#### WORK TASK
Each record below is to be copied word for word, with pictures removed.
++++++++++++++++++++
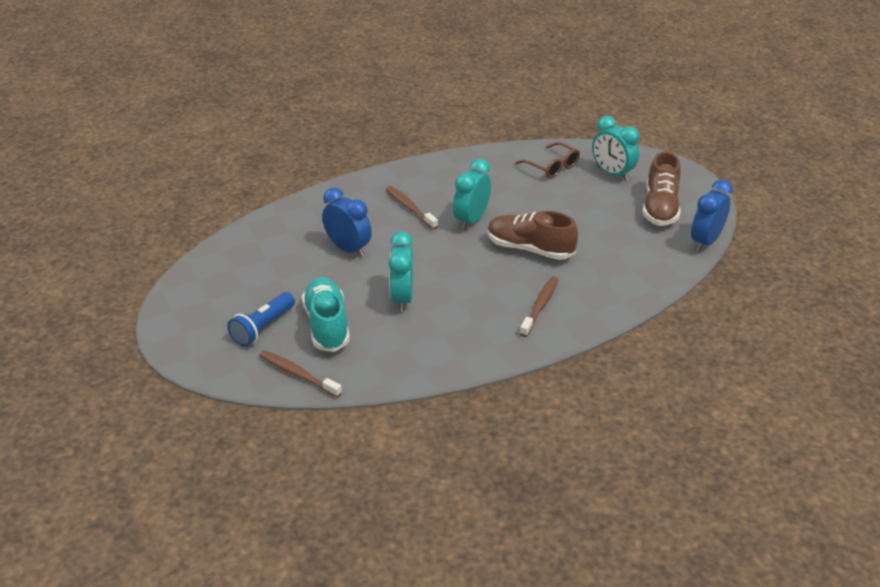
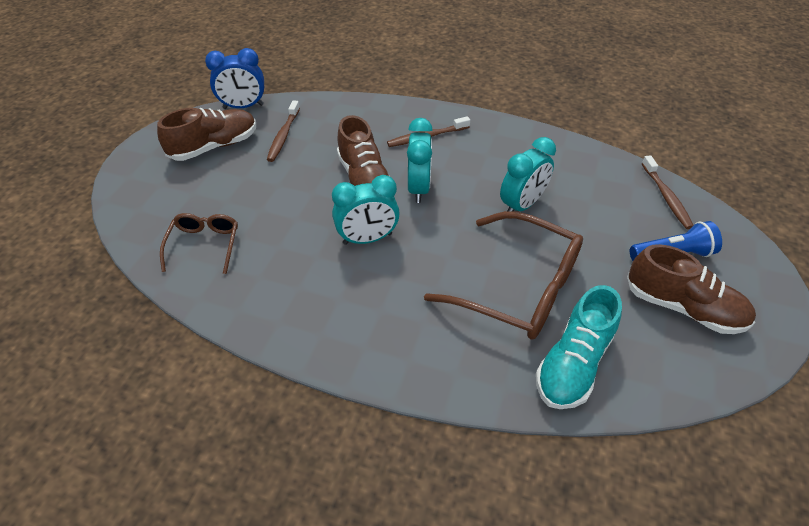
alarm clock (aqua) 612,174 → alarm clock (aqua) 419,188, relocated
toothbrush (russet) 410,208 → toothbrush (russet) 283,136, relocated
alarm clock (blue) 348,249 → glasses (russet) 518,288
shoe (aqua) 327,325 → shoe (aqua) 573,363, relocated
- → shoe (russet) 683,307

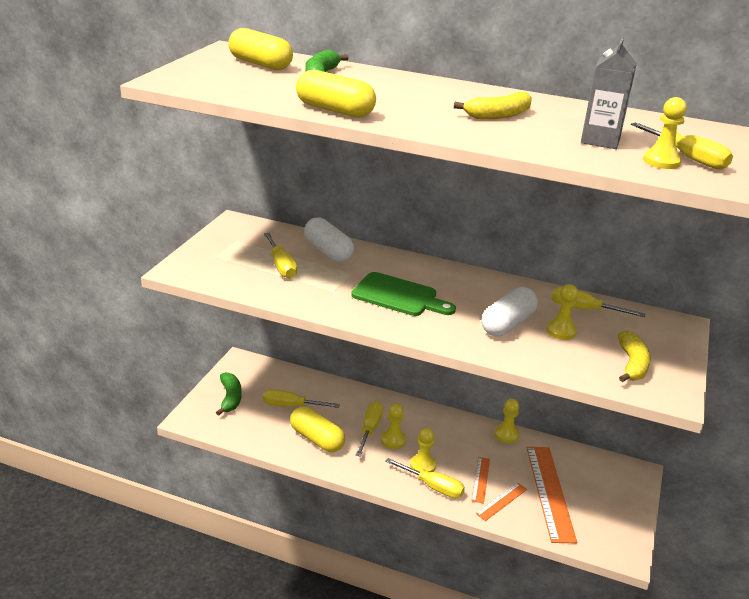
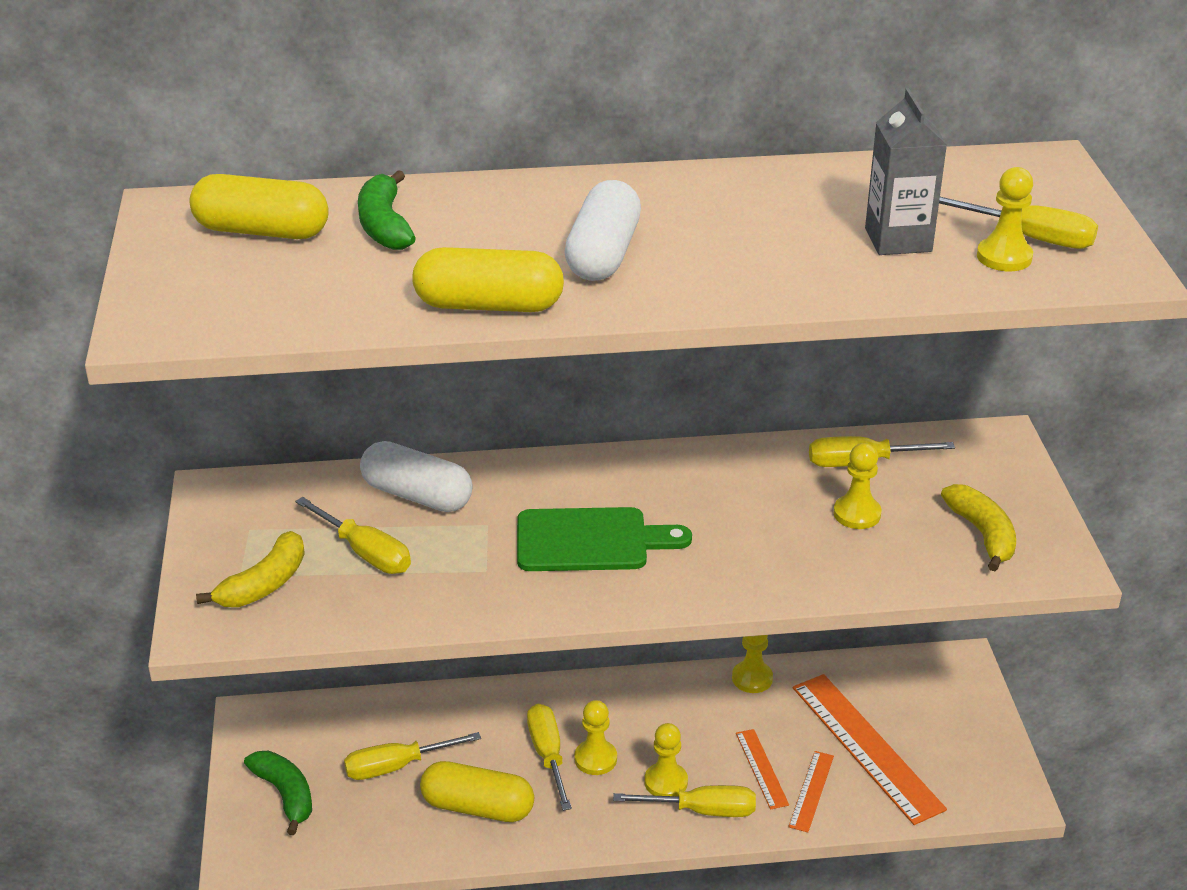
toy banana (golden) 498,115 → toy banana (golden) 264,584, relocated
pill (pure white) 507,324 → pill (pure white) 603,254, relocated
++++++++++++++++++++
#### OUTPUT BELOW
alarm clock (aqua) 612,174 → alarm clock (aqua) 419,188, relocated
toothbrush (russet) 410,208 → toothbrush (russet) 283,136, relocated
alarm clock (blue) 348,249 → glasses (russet) 518,288
shoe (aqua) 327,325 → shoe (aqua) 573,363, relocated
- → shoe (russet) 683,307

toy banana (golden) 498,115 → toy banana (golden) 264,584, relocated
pill (pure white) 507,324 → pill (pure white) 603,254, relocated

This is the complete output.